▸ **WHAT YOU NEED TO DO**
From the line containing "RTC pin SQW: TX -> D3" down to the line containing "TOF2 pin XSHUT: D22 -> D21" in the records below, reproduce every line exactly, ends included, and omit all others.

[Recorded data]
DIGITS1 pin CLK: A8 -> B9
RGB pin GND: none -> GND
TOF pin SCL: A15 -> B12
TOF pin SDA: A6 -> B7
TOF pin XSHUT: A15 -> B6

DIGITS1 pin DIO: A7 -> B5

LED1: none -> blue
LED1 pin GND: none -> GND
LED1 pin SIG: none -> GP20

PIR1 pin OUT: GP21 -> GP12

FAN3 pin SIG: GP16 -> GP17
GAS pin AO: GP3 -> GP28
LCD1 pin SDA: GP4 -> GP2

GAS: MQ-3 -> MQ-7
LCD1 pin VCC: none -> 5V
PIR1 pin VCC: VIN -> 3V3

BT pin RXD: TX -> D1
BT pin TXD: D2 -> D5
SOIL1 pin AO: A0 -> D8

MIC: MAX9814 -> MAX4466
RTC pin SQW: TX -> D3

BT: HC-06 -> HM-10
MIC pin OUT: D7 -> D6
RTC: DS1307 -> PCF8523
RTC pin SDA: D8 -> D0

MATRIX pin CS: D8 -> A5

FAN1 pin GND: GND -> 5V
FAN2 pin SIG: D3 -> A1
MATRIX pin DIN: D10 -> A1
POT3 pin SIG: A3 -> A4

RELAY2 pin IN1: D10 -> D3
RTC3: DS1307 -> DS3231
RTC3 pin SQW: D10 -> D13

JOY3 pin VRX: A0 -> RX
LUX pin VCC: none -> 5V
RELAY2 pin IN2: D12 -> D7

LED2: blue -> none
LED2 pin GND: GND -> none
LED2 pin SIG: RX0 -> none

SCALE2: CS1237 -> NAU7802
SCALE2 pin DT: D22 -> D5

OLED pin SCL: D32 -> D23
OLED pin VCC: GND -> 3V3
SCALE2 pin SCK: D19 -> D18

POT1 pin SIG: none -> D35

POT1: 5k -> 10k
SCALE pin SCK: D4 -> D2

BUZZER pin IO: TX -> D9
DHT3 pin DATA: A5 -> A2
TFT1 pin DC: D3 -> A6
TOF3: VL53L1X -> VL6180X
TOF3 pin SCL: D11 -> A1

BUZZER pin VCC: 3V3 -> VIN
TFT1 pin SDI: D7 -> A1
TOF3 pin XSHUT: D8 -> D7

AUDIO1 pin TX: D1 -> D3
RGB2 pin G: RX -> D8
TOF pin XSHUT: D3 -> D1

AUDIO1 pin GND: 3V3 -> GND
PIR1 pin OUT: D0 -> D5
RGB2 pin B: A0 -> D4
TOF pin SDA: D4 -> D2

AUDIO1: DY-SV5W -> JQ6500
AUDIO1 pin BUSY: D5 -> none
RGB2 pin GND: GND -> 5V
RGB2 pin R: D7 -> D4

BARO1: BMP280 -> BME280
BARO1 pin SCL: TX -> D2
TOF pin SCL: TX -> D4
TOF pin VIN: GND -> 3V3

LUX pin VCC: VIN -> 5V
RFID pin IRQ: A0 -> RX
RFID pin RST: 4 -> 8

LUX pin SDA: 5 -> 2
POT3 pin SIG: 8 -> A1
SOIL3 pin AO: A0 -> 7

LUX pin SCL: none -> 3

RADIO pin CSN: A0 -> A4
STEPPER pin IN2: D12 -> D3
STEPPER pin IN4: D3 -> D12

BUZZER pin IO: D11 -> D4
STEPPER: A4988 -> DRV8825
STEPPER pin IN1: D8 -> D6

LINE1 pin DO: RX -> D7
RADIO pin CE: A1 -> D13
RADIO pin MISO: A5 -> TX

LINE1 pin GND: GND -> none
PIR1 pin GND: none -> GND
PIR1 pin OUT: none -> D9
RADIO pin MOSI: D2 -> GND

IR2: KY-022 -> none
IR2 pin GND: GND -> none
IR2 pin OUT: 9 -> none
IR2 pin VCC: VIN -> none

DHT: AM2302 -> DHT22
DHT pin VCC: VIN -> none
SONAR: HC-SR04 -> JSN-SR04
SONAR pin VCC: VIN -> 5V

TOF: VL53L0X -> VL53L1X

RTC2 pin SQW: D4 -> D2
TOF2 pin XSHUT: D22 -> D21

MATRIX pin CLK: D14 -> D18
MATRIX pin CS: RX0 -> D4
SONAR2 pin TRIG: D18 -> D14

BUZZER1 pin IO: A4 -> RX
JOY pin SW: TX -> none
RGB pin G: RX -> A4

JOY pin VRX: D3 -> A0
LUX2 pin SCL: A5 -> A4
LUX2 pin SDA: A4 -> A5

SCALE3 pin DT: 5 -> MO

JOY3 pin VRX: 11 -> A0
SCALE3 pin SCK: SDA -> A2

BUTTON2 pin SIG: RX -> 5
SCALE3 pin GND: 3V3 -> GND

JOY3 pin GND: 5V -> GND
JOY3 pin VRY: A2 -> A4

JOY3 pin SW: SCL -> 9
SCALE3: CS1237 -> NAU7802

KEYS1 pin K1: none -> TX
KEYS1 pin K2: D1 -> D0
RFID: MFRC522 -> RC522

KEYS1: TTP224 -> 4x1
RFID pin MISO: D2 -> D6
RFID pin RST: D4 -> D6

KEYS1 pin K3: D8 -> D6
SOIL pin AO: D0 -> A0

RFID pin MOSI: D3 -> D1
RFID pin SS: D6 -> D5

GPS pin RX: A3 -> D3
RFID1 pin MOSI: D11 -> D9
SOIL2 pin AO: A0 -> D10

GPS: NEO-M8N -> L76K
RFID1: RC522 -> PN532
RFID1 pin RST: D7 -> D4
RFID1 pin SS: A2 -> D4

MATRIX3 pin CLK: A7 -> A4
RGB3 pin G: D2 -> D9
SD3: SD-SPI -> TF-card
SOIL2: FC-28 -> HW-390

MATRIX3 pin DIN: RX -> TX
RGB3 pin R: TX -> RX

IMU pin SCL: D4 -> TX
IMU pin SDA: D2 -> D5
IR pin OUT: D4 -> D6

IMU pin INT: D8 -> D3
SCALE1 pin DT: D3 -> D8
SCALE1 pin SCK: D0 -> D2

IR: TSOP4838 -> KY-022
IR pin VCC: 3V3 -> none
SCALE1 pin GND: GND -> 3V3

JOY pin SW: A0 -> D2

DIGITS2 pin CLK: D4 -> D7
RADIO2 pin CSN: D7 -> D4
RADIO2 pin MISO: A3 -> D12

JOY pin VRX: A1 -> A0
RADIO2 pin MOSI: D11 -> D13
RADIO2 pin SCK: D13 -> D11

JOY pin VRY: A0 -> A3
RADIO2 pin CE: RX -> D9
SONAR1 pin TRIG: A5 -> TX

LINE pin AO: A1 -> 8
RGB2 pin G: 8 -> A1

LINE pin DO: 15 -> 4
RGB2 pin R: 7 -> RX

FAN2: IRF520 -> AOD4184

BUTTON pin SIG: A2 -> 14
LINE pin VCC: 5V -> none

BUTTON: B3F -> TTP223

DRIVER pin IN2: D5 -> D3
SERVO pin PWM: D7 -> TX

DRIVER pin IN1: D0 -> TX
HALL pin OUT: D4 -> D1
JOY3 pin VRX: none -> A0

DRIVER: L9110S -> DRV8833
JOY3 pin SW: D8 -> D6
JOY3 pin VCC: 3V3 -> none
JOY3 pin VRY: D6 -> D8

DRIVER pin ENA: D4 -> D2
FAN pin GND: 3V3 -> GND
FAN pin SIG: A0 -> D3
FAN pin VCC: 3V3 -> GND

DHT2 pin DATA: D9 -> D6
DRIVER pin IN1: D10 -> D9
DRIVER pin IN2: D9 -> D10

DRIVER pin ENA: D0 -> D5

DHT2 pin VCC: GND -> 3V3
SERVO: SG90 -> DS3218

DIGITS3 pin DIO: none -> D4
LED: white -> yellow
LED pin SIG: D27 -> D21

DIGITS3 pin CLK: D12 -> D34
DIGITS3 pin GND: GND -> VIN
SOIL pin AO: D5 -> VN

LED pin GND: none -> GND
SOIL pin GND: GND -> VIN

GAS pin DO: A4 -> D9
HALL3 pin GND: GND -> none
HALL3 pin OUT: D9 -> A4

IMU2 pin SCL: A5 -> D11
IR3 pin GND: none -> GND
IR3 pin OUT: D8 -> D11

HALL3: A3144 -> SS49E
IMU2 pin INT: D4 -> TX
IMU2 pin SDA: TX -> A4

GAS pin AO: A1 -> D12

▸ **WRITTEN SOLUTION**
RTC pin SQW: TX -> D3

BT: HC-06 -> HM-10
MIC pin OUT: D7 -> D6
RTC: DS1307 -> PCF8523
RTC pin SDA: D8 -> D0

MATRIX pin CS: D8 -> A5

FAN1 pin GND: GND -> 5V
FAN2 pin SIG: D3 -> A1
MATRIX pin DIN: D10 -> A1
POT3 pin SIG: A3 -> A4

RELAY2 pin IN1: D10 -> D3
RTC3: DS1307 -> DS3231
RTC3 pin SQW: D10 -> D13

JOY3 pin VRX: A0 -> RX
LUX pin VCC: none -> 5V
RELAY2 pin IN2: D12 -> D7

LED2: blue -> none
LED2 pin GND: GND -> none
LED2 pin SIG: RX0 -> none

SCALE2: CS1237 -> NAU7802
SCALE2 pin DT: D22 -> D5

OLED pin SCL: D32 -> D23
OLED pin VCC: GND -> 3V3
SCALE2 pin SCK: D19 -> D18

POT1 pin SIG: none -> D35

POT1: 5k -> 10k
SCALE pin SCK: D4 -> D2

BUZZER pin IO: TX -> D9
DHT3 pin DATA: A5 -> A2
TFT1 pin DC: D3 -> A6
TOF3: VL53L1X -> VL6180X
TOF3 pin SCL: D11 -> A1

BUZZER pin VCC: 3V3 -> VIN
TFT1 pin SDI: D7 -> A1
TOF3 pin XSHUT: D8 -> D7

AUDIO1 pin TX: D1 -> D3
RGB2 pin G: RX -> D8
TOF pin XSHUT: D3 -> D1

AUDIO1 pin GND: 3V3 -> GND
PIR1 pin OUT: D0 -> D5
RGB2 pin B: A0 -> D4
TOF pin SDA: D4 -> D2

AUDIO1: DY-SV5W -> JQ6500
AUDIO1 pin BUSY: D5 -> none
RGB2 pin GND: GND -> 5V
RGB2 pin R: D7 -> D4

BARO1: BMP280 -> BME280
BARO1 pin SCL: TX -> D2
TOF pin SCL: TX -> D4
TOF pin VIN: GND -> 3V3

LUX pin VCC: VIN -> 5V
RFID pin IRQ: A0 -> RX
RFID pin RST: 4 -> 8

LUX pin SDA: 5 -> 2
POT3 pin SIG: 8 -> A1
SOIL3 pin AO: A0 -> 7

LUX pin SCL: none -> 3

RADIO pin CSN: A0 -> A4
STEPPER pin IN2: D12 -> D3
STEPPER pin IN4: D3 -> D12

BUZZER pin IO: D11 -> D4
STEPPER: A4988 -> DRV8825
STEPPER pin IN1: D8 -> D6

LINE1 pin DO: RX -> D7
RADIO pin CE: A1 -> D13
RADIO pin MISO: A5 -> TX

LINE1 pin GND: GND -> none
PIR1 pin GND: none -> GND
PIR1 pin OUT: none -> D9
RADIO pin MOSI: D2 -> GND

IR2: KY-022 -> none
IR2 pin GND: GND -> none
IR2 pin OUT: 9 -> none
IR2 pin VCC: VIN -> none

DHT: AM2302 -> DHT22
DHT pin VCC: VIN -> none
SONAR: HC-SR04 -> JSN-SR04
SONAR pin VCC: VIN -> 5V

TOF: VL53L0X -> VL53L1X

RTC2 pin SQW: D4 -> D2
TOF2 pin XSHUT: D22 -> D21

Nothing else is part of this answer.